%%

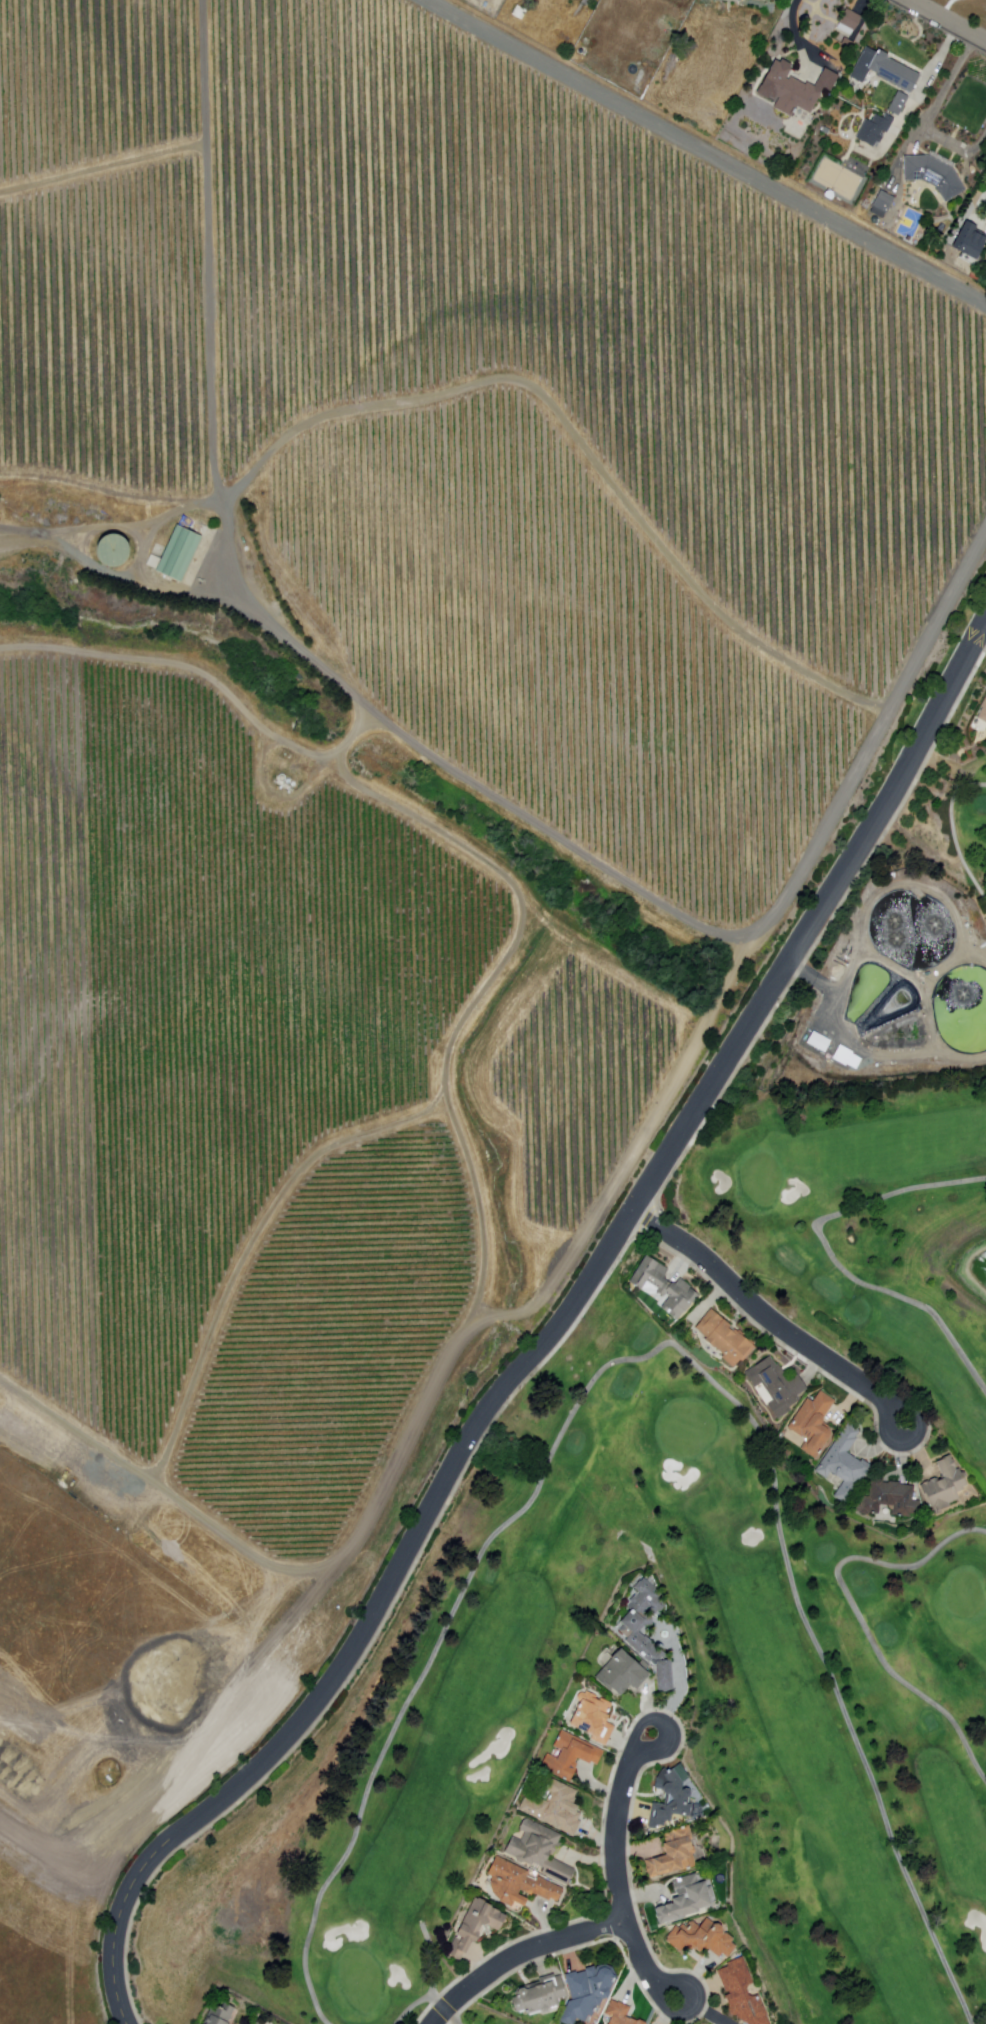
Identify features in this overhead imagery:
building: (519, 13)
road: (947, 20)
building: (849, 22)
building: (847, 43)
building: (882, 69)
building: (793, 88)
building: (897, 104)
storage tank: (826, 130)
building: (873, 130)
road: (705, 151)
road: (105, 169)
building: (933, 179)
building: (882, 205)
building: (866, 206)
building: (970, 238)
road: (211, 251)
building: (111, 550)
storage tank: (119, 550)
building: (183, 554)
road: (129, 573)
road: (239, 574)
road: (942, 618)
road: (187, 669)
building: (983, 713)
road: (955, 836)
wastewater plant: (913, 930)
wastewater plant: (867, 988)
wastewater plant: (896, 1006)
wastewater plant: (963, 1010)
wastewater plant: (905, 1036)
building: (818, 1042)
road: (440, 1097)
park: (762, 1179)
road: (832, 1257)
building: (664, 1287)
road: (768, 1320)
road: (547, 1335)
building: (725, 1339)
road: (647, 1357)
road: (431, 1388)
building: (780, 1388)
building: (813, 1425)
park: (688, 1430)
building: (845, 1464)
building: (944, 1487)
building: (890, 1499)
park: (717, 1567)
park: (966, 1596)
road: (858, 1614)
building: (634, 1636)
building: (622, 1675)
building: (593, 1719)
road: (657, 1724)
building: (570, 1757)
building: (670, 1800)
building: (554, 1808)
building: (541, 1851)
building: (674, 1855)
road: (615, 1868)
building: (519, 1885)
building: (685, 1901)
building: (473, 1929)
building: (702, 1939)
road: (517, 1953)
park: (361, 1981)
building: (587, 1993)
building: (741, 1995)
building: (541, 1997)
road: (687, 2001)
road: (413, 2007)
road: (443, 2009)
building: (619, 2014)
building: (218, 2015)
building: (256, 2022)
road: (456, 2022)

%%

_Goal of the exercise_: Collect every line with the string "storage" from the records, and copy each.

_Task response_:
storage tank: (826, 130)
storage tank: (119, 550)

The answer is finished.